WORK ITEM: Among the records that follow, find each line holding the word "pink" and copy it.

*** Opening RECORDS FOR THIS TASK ***

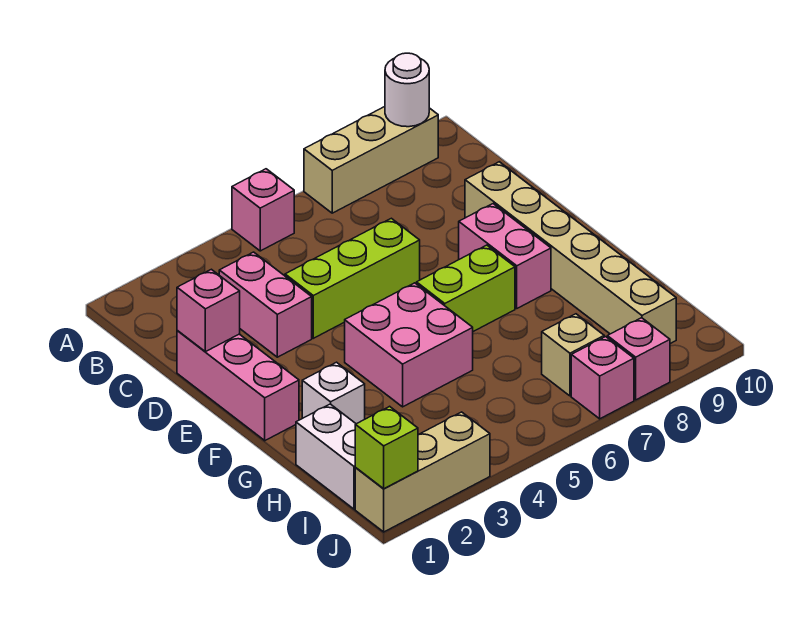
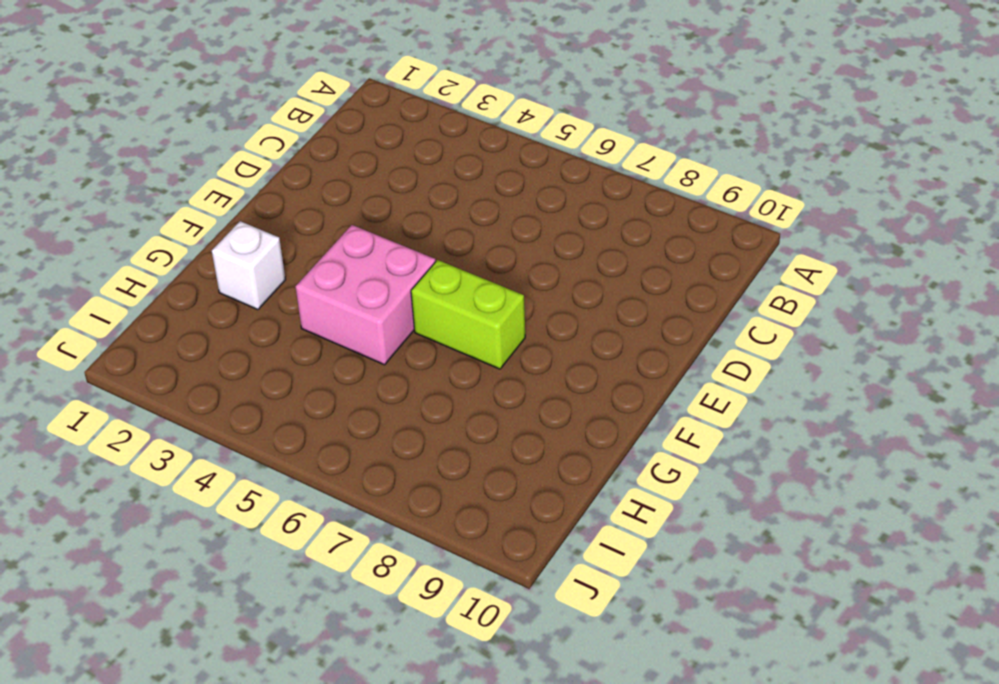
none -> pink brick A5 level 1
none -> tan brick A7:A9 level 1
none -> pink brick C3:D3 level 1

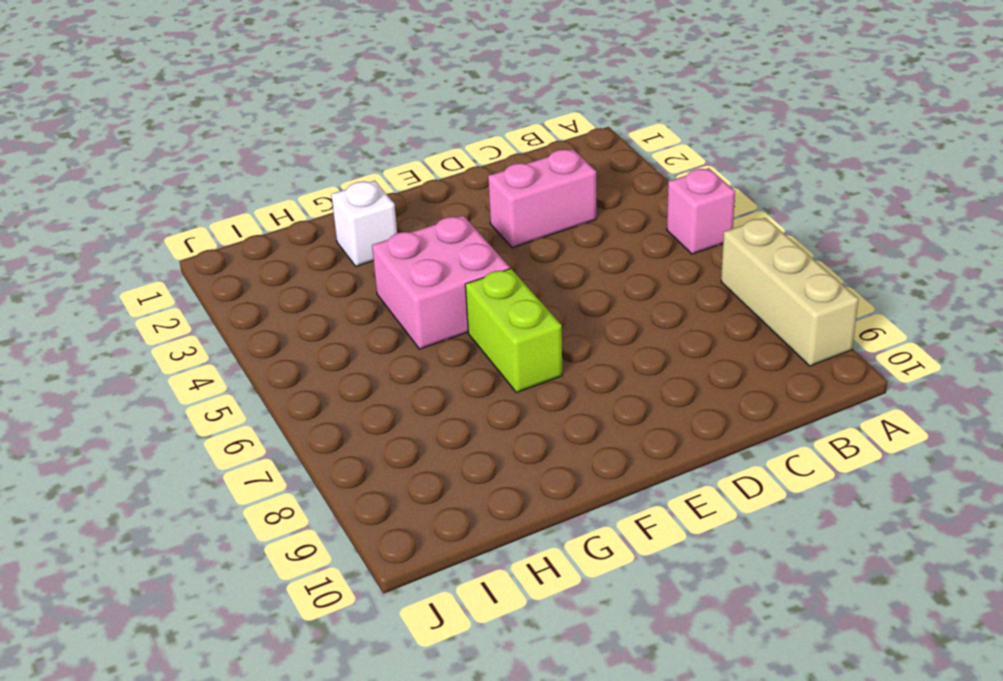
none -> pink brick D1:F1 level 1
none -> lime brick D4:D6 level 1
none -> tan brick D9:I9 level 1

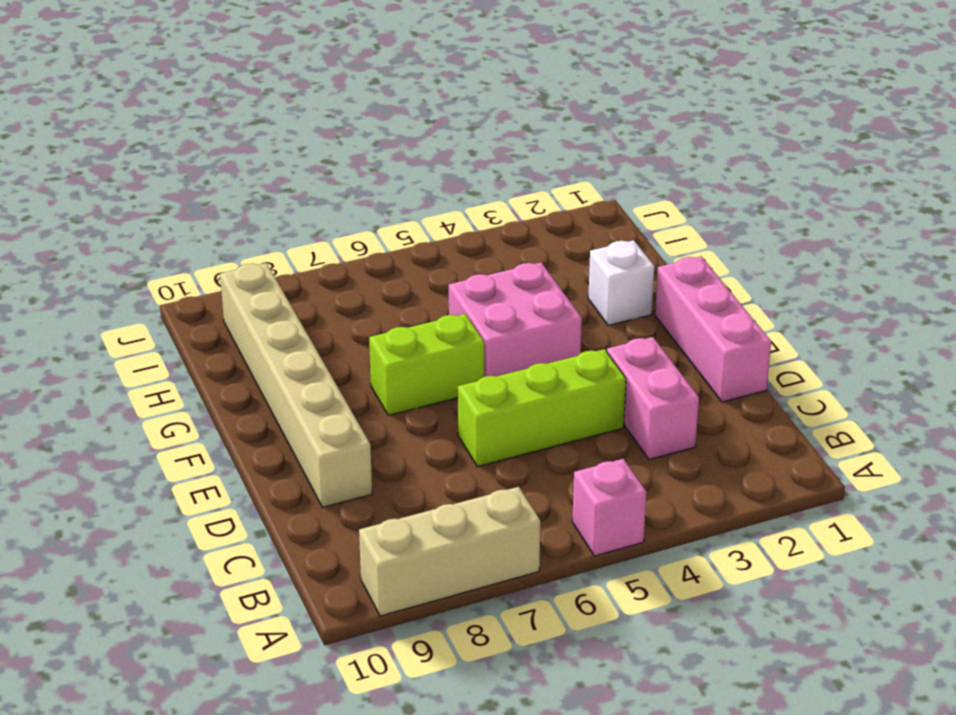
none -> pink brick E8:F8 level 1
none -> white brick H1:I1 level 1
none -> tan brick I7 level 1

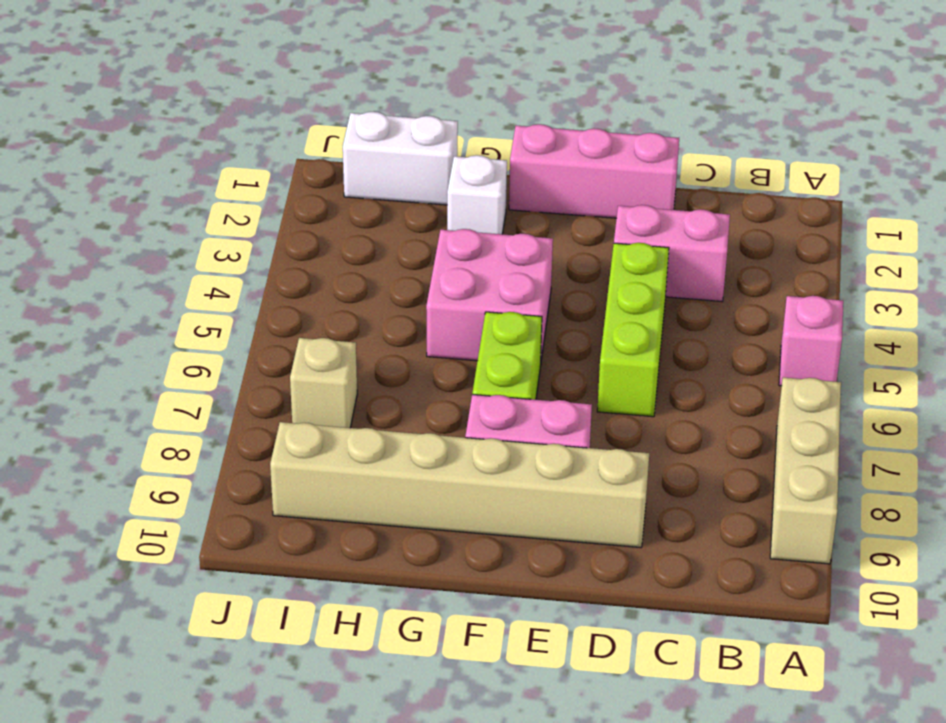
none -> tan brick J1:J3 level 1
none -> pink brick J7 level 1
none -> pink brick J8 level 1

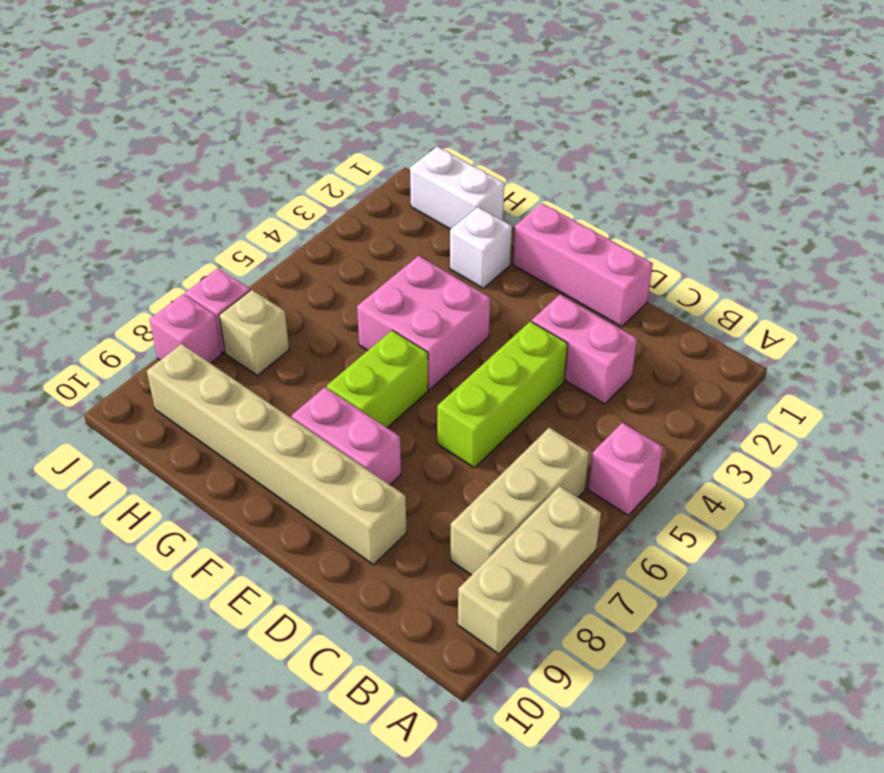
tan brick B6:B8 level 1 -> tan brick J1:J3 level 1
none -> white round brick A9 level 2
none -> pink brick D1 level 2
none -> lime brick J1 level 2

*** Closing RECORDS FOR THIS TASK ***
*** Opening RECORDS FOR THIS TASK ***

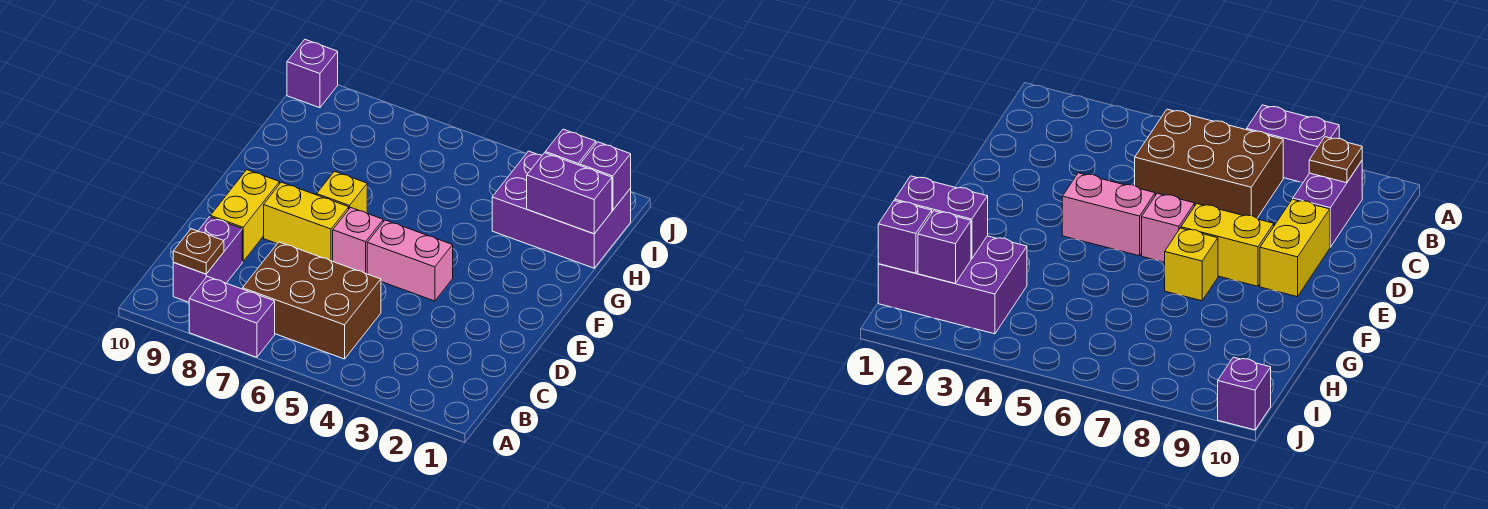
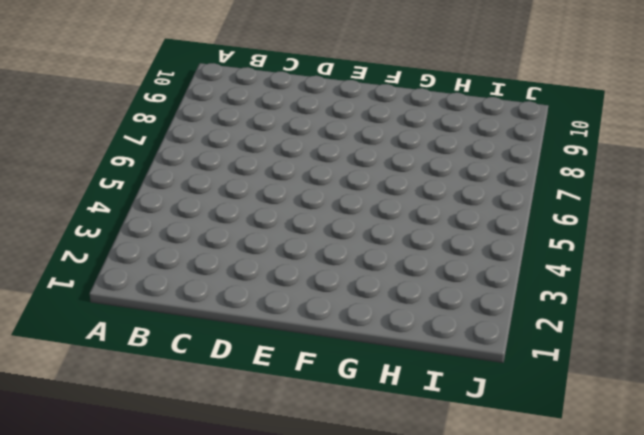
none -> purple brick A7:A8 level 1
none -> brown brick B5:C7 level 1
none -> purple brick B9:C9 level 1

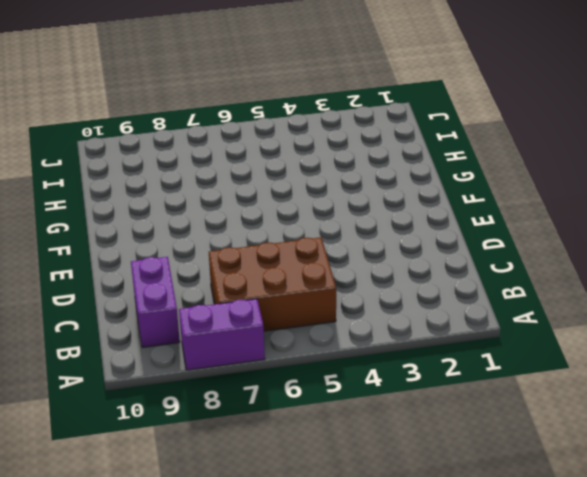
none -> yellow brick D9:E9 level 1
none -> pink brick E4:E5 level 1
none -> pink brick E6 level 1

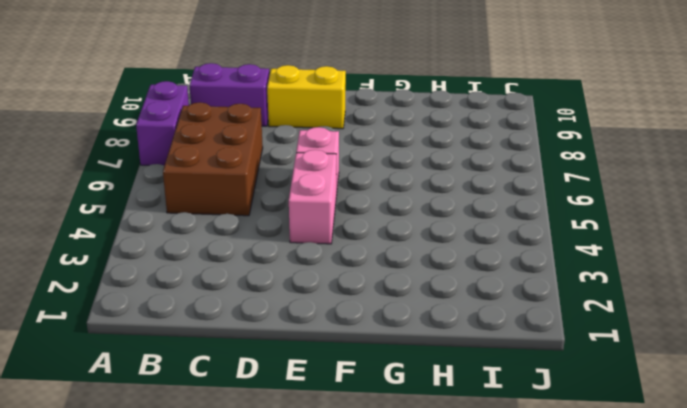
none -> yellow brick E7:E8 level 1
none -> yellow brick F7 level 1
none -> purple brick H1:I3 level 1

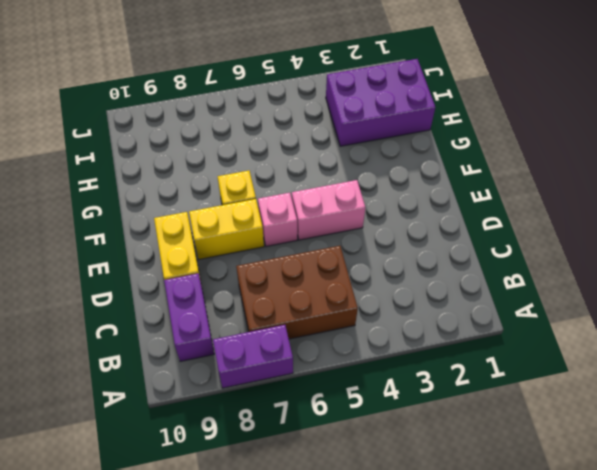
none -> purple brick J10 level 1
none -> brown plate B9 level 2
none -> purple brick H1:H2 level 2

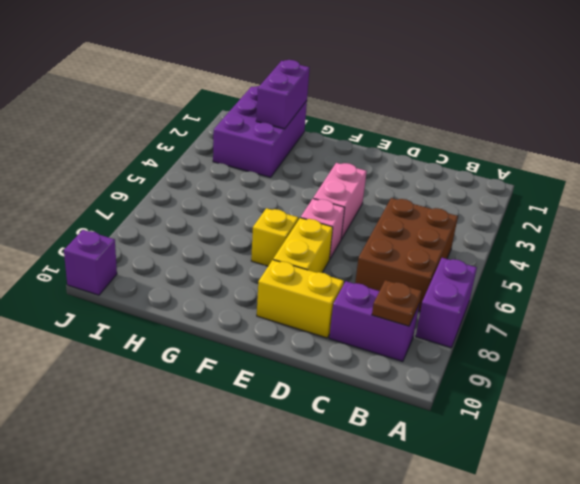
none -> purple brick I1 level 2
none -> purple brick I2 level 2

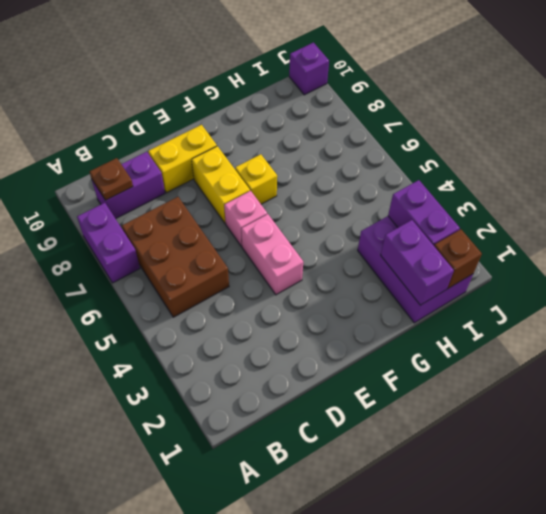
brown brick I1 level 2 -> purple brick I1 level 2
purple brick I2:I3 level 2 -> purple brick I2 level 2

*** Closing RECORDS FOR THIS TASK ***
*** Opening RECORDS FOR THIS TASK ***

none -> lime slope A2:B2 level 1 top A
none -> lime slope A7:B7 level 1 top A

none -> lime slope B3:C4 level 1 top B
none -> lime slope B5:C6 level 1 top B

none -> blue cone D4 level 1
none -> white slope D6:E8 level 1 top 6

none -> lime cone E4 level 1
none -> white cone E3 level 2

*** Closing RECORDS FOR THIS TASK ***

OUTPUT:
none -> pink brick A5 level 1
none -> pink brick C3:D3 level 1
none -> pink brick D1:F1 level 1
none -> pink brick E8:F8 level 1
none -> pink brick J7 level 1
none -> pink brick J8 level 1
none -> pink brick D1 level 2
none -> pink brick E4:E5 level 1
none -> pink brick E6 level 1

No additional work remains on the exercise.